§ About this exercise: The pictures are to be left out when the listing below is reproduced word for word.

§ Dataset section:
######

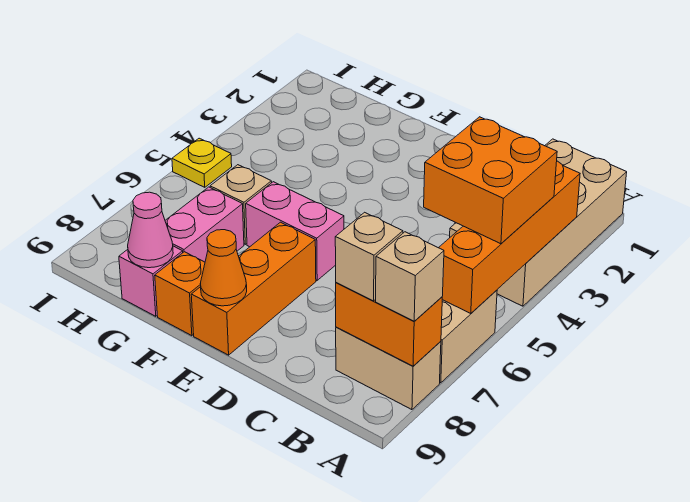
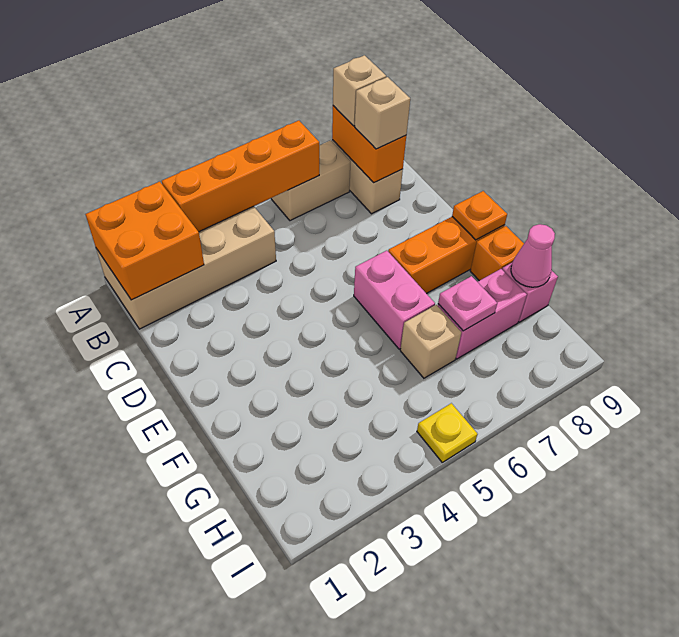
orange brick A4:B5 level 3 -> orange brick A1:B2 level 2
orange cone E9 level 2 -> orange plate E9 level 2
none -> pink plate G7 level 2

######

§ Response for this exercise:
orange brick A4:B5 level 3 -> orange brick A1:B2 level 2
orange cone E9 level 2 -> orange plate E9 level 2
none -> pink plate G7 level 2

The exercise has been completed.